TASK ::
Find every line in the records below that holds the word "orange" and copy it.

(Object state change records)
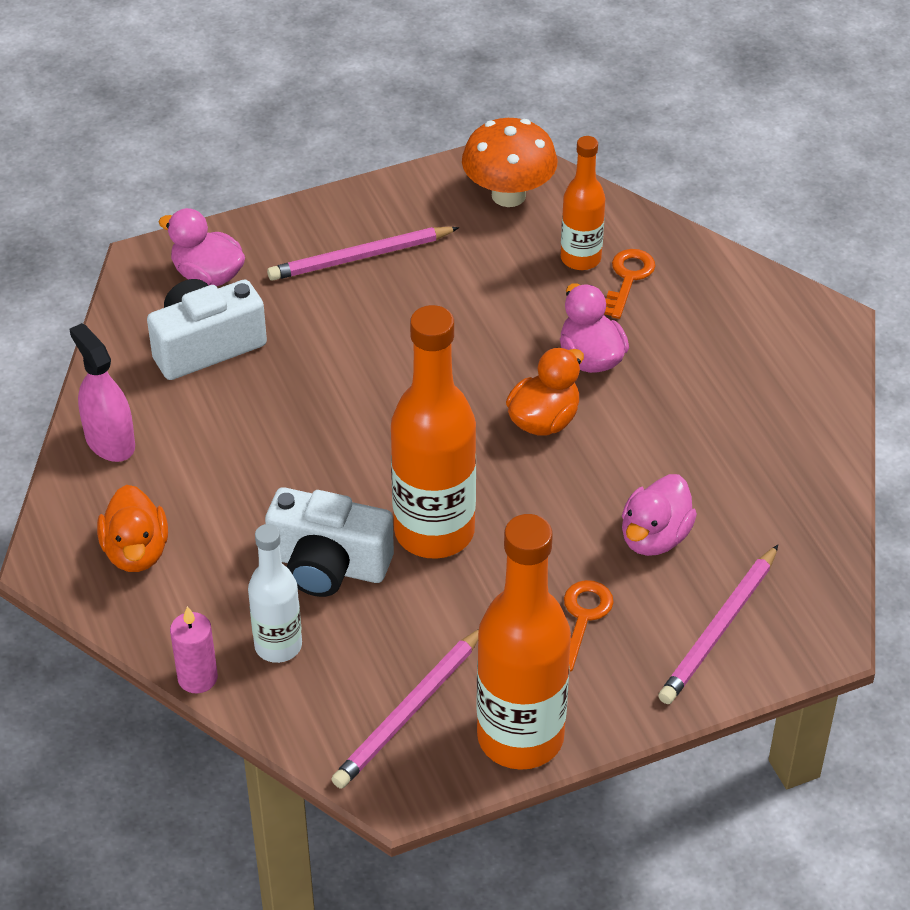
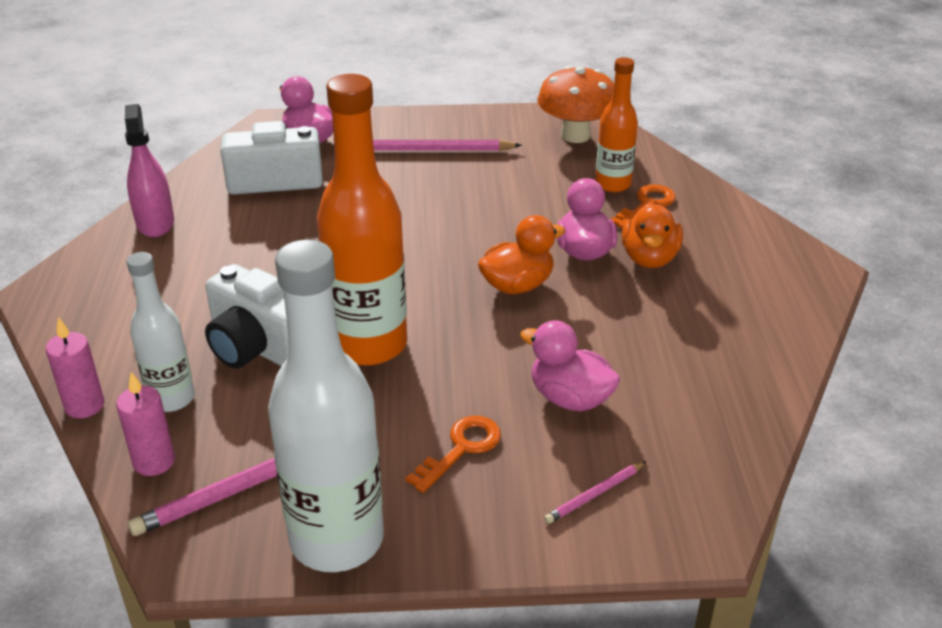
camera: 20 degrees right, 10 degrees down
orange duck [97,485,168,572] -> orange duck moved to [622,201,683,268]
orange bottle [476,514,571,770] -> white bottle [268,240,384,572]
pink duck [622,474,697,556] -> pink duck turned 75 degrees clockwise [520,320,620,412]
pink pencil [658,545,778,704] -> pink pencil [544,461,646,524], size x0.53
none -> pink candle [116,372,175,476]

ANSWER SECTION ::
orange duck [97,485,168,572] -> orange duck moved to [622,201,683,268]
orange bottle [476,514,571,770] -> white bottle [268,240,384,572]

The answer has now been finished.